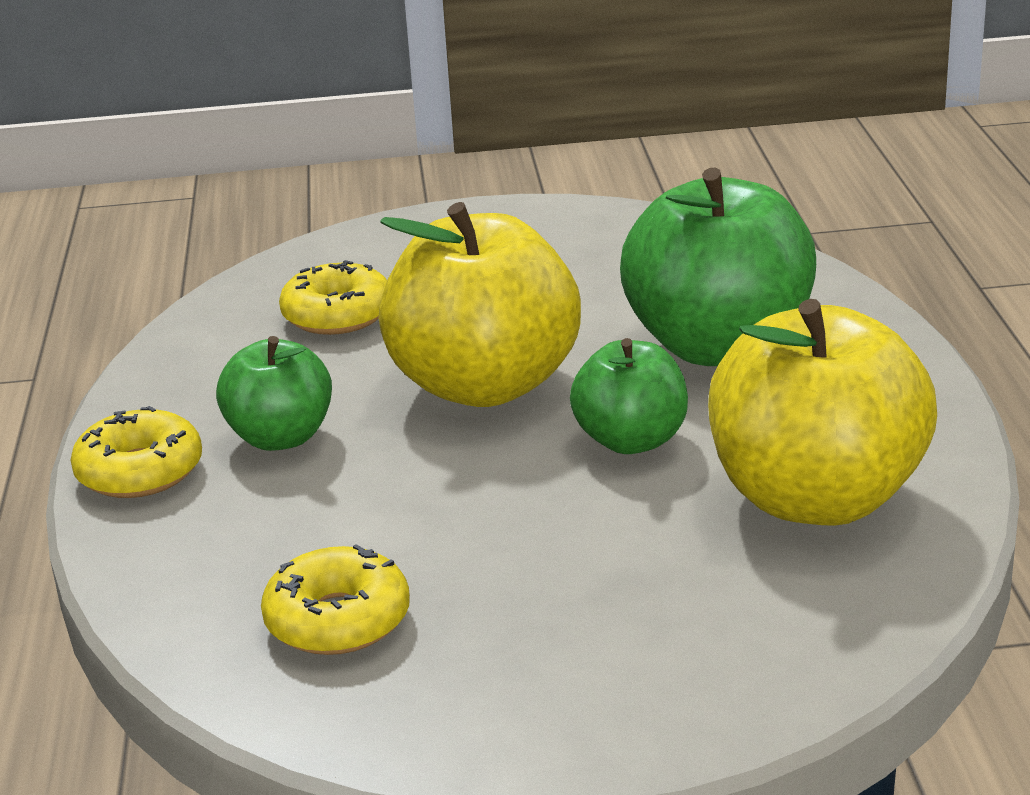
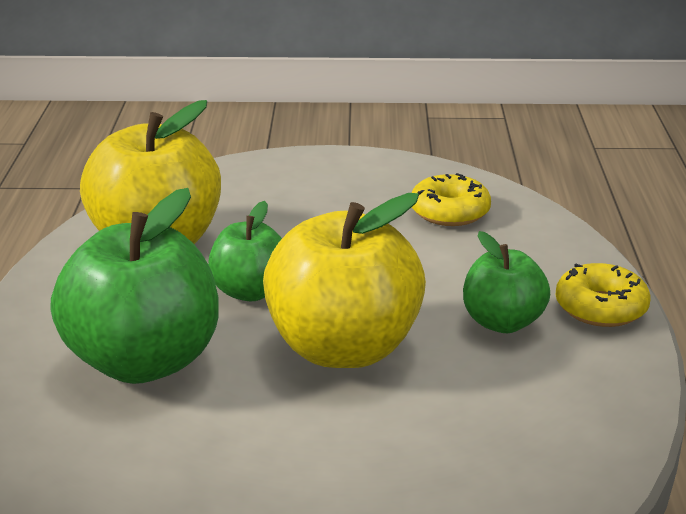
camera: 175 degrees left, 0 degrees up
(337, 315) = (471, 444): yellow donut -> none

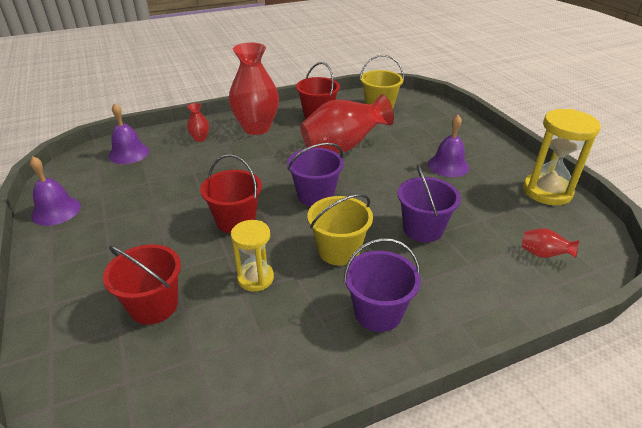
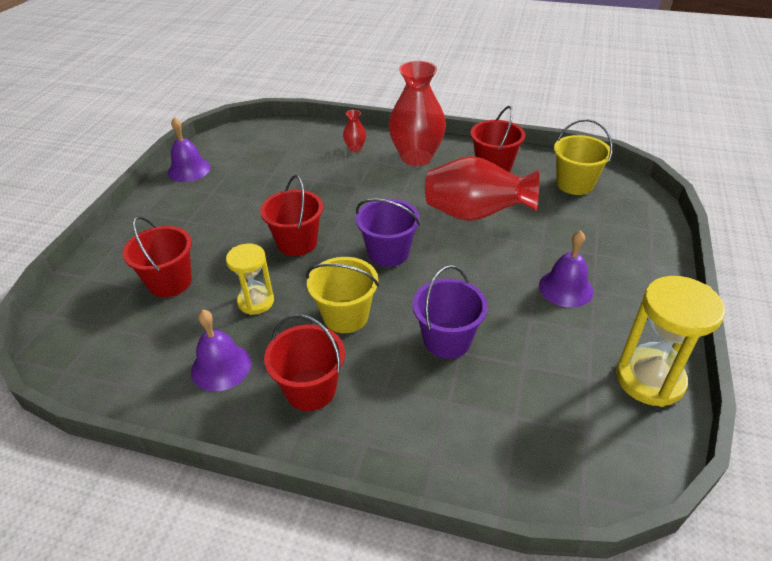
camera: 40 degrees right, 5 degrees up
(128, 153) = (286, 139): purple bell -> purple bell (221, 367)
(378, 313) = (310, 389): purple bucket -> red bucket
(543, 254) = (541, 440): red vase -> none

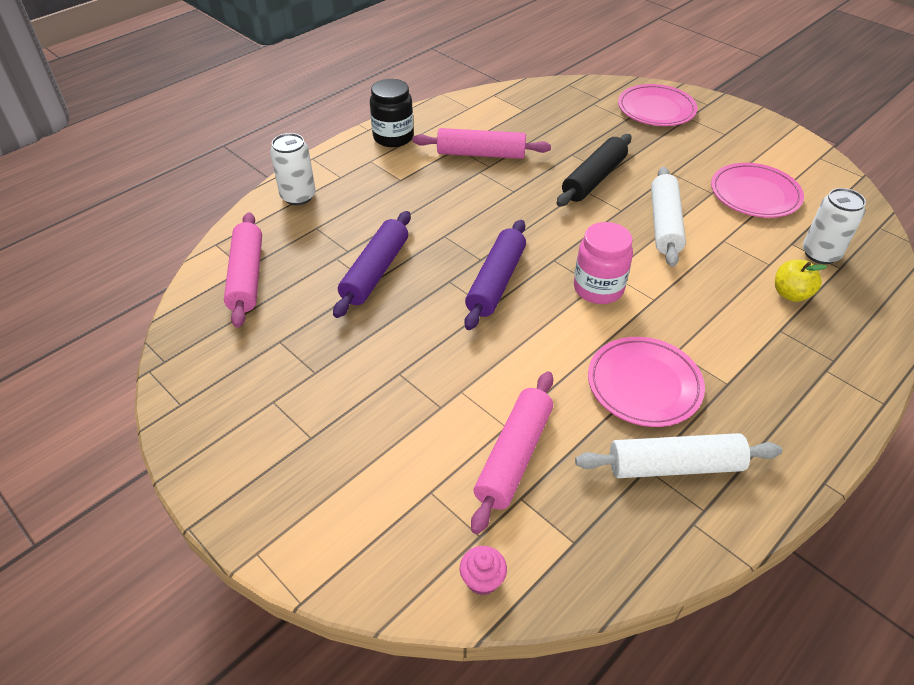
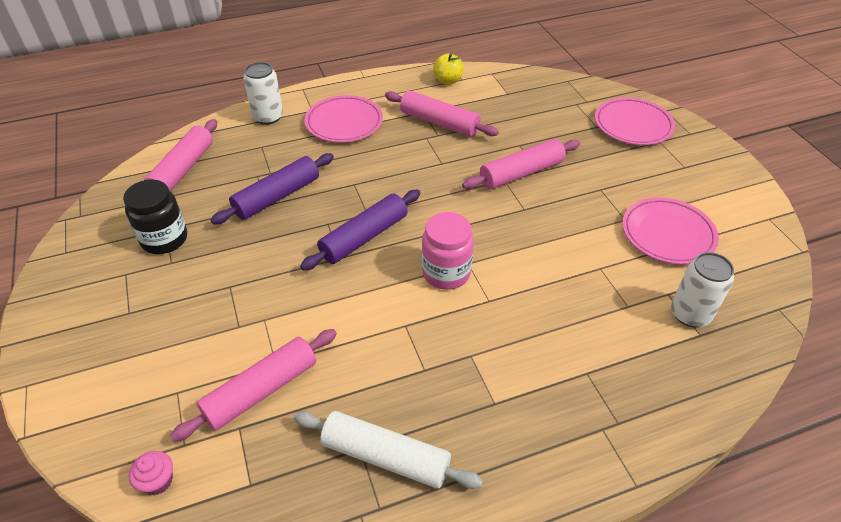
camera: 25 degrees right, 0 degrees up
(393, 137) = (378, 88): black jar -> black jar (164, 239)
(594, 179) = (521, 173): black rolling pin -> pink rolling pin
(644, 385) = (417, 374): pink plate -> pink plate (344, 123)
(664, 224) = (554, 234): white rolling pin -> none
(790, 294) = (626, 342): yellow apple -> yellow apple (448, 80)

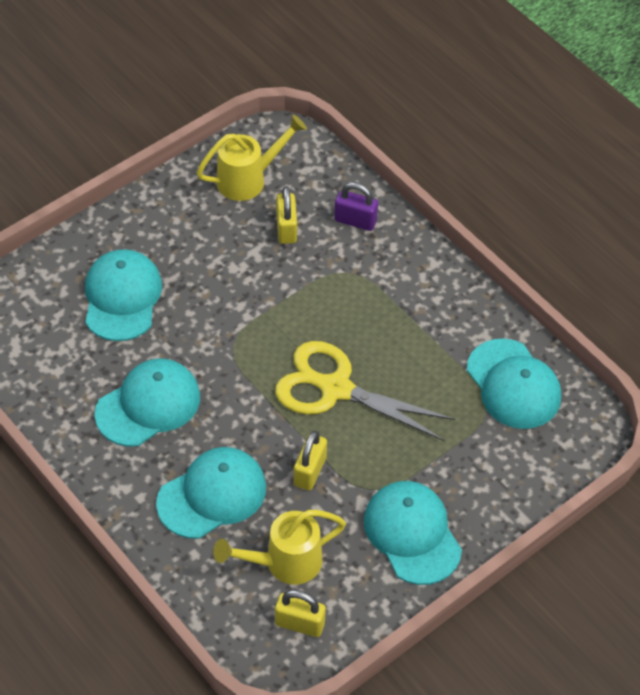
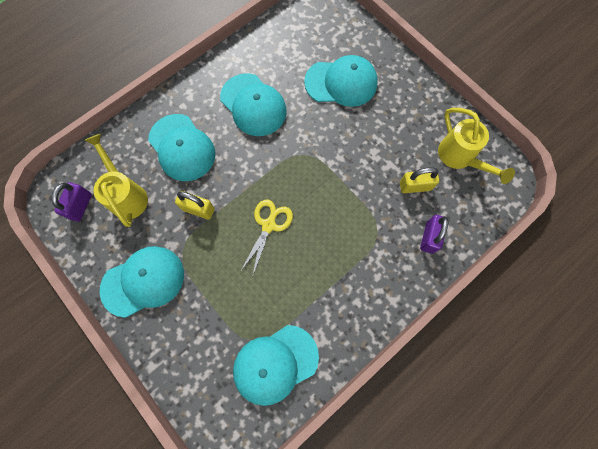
camera: 90 degrees right, 20 degrees up
(299, 624) = (80, 206): yellow padlock -> purple padlock
(335, 388) = (269, 225): yellow scissors -> yellow scissors, size x0.60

▶ Task to carry out
Word for word, retype the lines in the entries above that run from the one with "camera: 40 degrees right, 5 degrees up" through the one with "(393, 137) = (378, 88): black". Both ends count; pictures do not.

▶ Response box
camera: 40 degrees right, 5 degrees up
(128, 153) = (286, 139): purple bell -> purple bell (221, 367)
(378, 313) = (310, 389): purple bucket -> red bucket
(543, 254) = (541, 440): red vase -> none

camera: 25 degrees right, 0 degrees up
(393, 137) = (378, 88): black jar -> black jar (164, 239)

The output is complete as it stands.